[EXTRACTED DATA]
'''

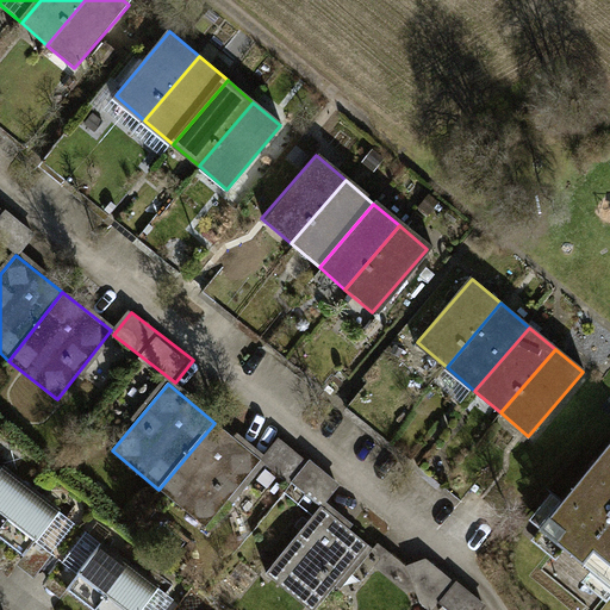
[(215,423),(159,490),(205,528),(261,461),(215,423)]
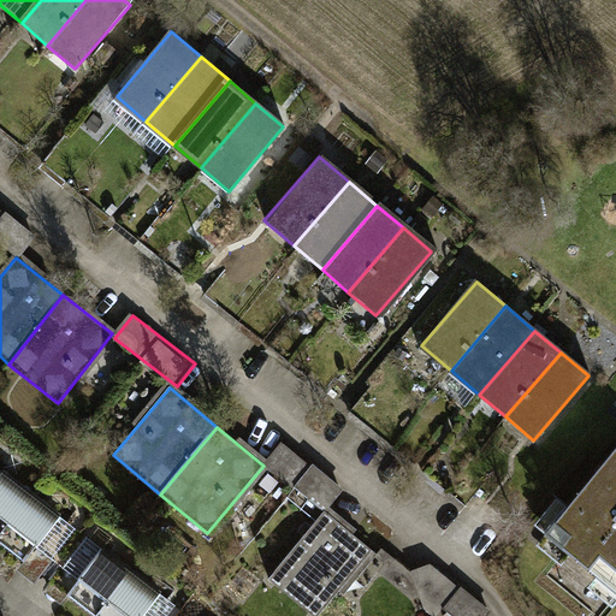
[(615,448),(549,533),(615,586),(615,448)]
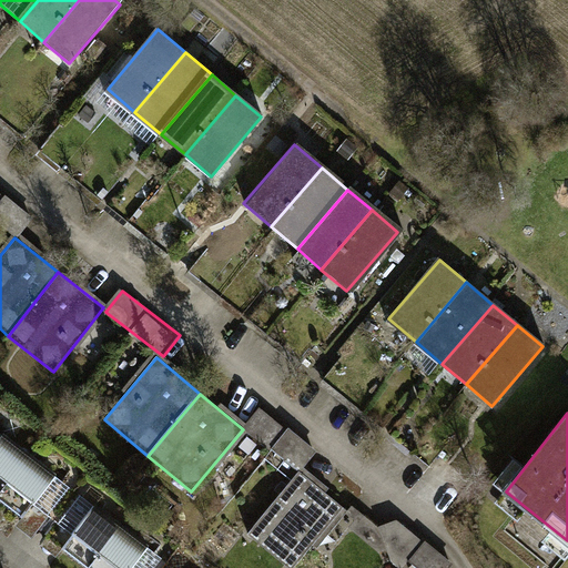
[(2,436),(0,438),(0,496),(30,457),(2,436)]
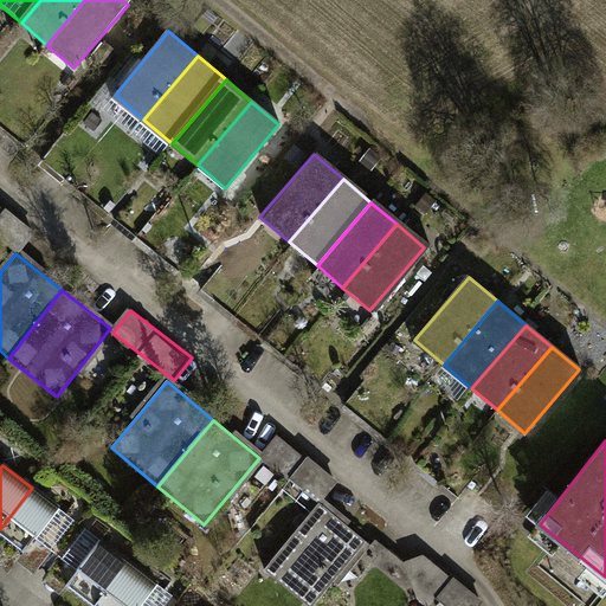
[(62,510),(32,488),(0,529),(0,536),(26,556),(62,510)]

'''
'''

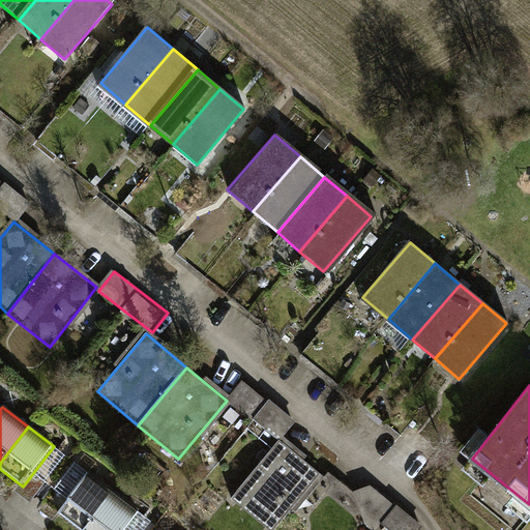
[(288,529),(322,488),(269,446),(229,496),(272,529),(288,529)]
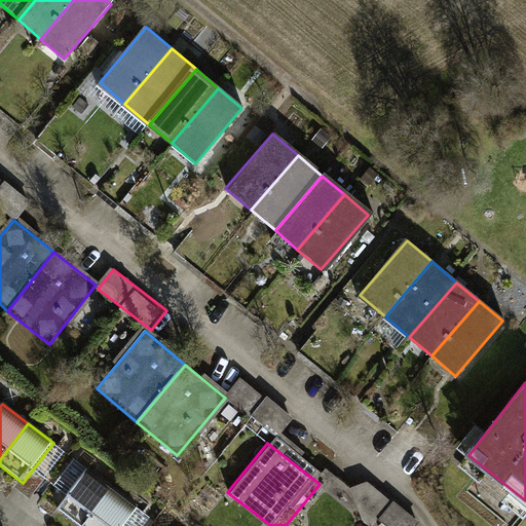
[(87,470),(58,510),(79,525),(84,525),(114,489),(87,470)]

'''

[TASK PROMPT]
In the records above, find the line with "[(288,529),(322,488),(269,446),(229,496),(272,529),(288,529)]" and the line with "[(87,470),(58,510),(79,525),(84,525),(114,489),(87,470)]", then restate word for word only those two lines and all lines between, omitting pictures.

[WRITTEN ANSWER]
[(288,529),(322,488),(269,446),(229,496),(272,529),(288,529)]
[(87,470),(58,510),(79,525),(84,525),(114,489),(87,470)]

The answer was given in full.